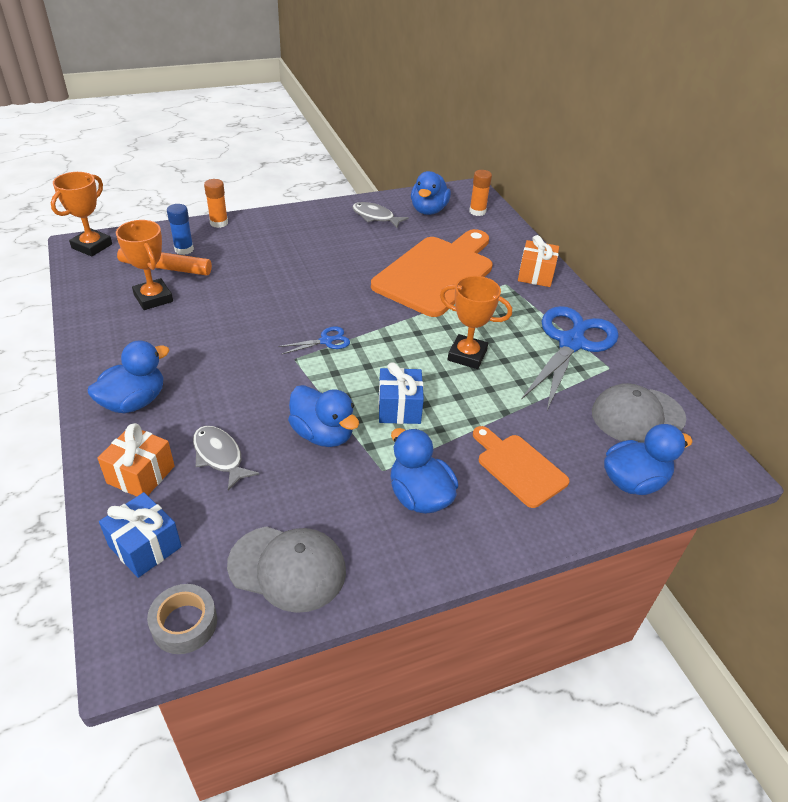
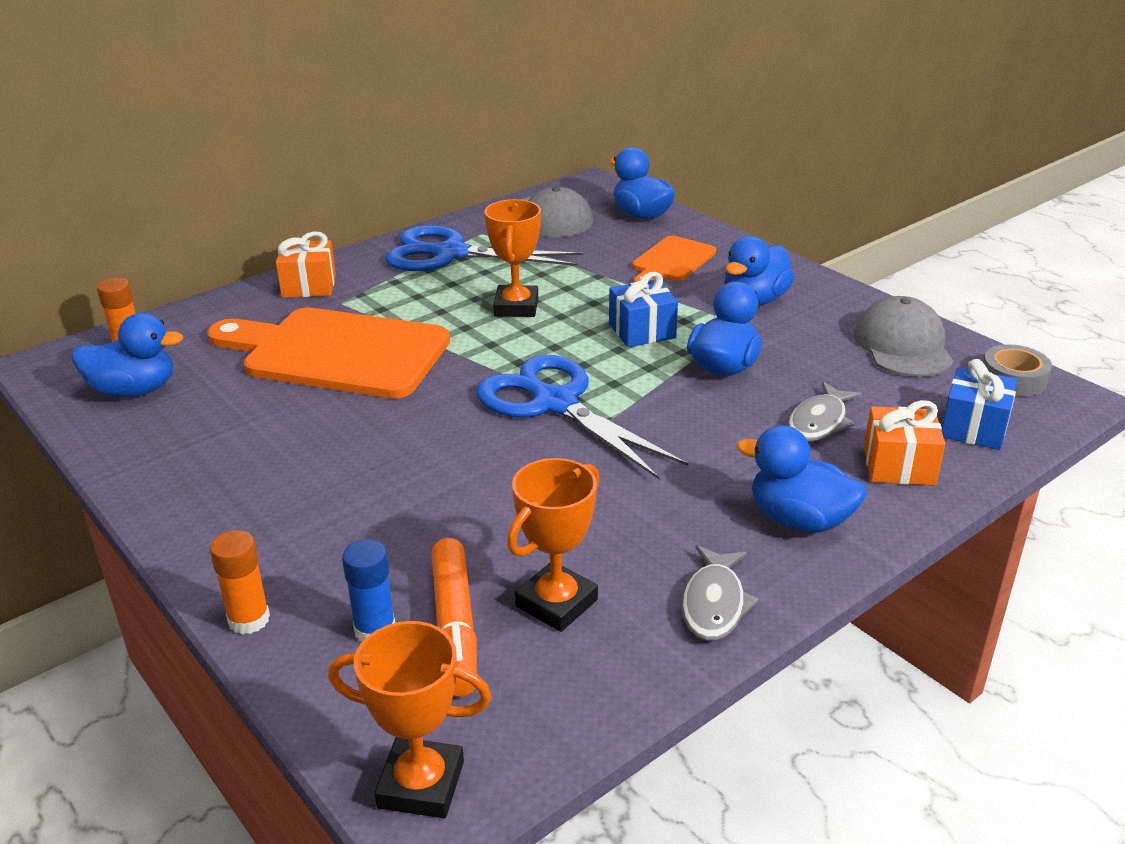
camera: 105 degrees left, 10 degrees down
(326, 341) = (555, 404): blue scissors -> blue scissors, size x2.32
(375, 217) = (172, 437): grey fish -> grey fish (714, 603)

* * *

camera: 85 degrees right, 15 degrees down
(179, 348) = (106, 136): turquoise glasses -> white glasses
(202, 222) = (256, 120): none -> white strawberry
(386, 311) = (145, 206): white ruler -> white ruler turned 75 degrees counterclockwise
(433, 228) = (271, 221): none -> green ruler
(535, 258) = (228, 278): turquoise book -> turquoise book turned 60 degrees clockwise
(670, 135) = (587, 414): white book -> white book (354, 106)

* * *

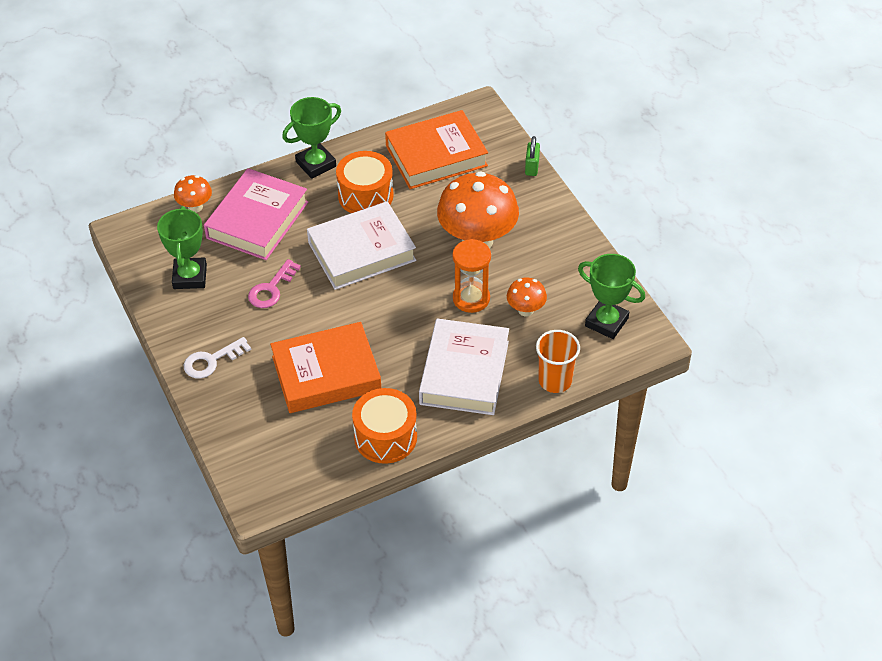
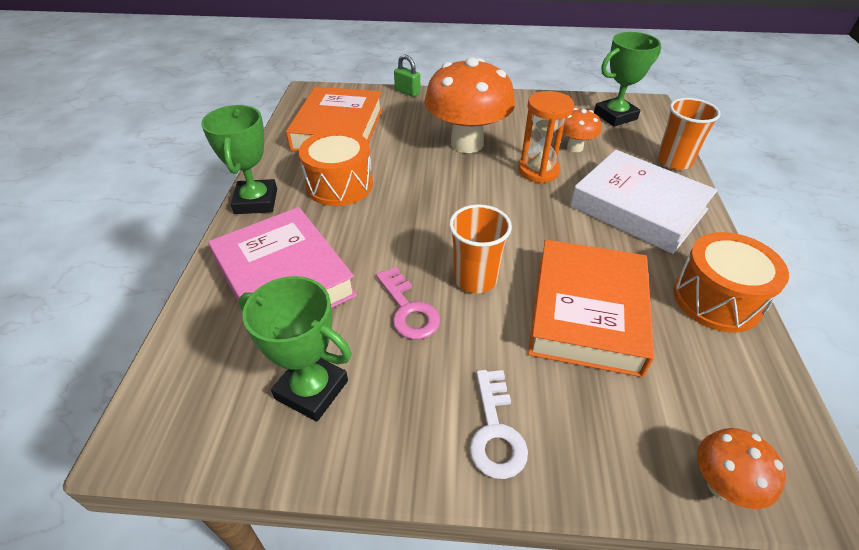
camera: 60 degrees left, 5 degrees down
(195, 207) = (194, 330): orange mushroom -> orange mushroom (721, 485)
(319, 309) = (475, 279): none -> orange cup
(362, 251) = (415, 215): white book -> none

* * *

**TO DO**. For this exercise, output exactly the lines above from the line with "camera: 60 degrees left, 5 degrees down" to the line with "(362, 251) = (415, 215): white book -> none", counting both, and leave out the rest.

**SOLUTION TO THE PROBLEM**.
camera: 60 degrees left, 5 degrees down
(195, 207) = (194, 330): orange mushroom -> orange mushroom (721, 485)
(319, 309) = (475, 279): none -> orange cup
(362, 251) = (415, 215): white book -> none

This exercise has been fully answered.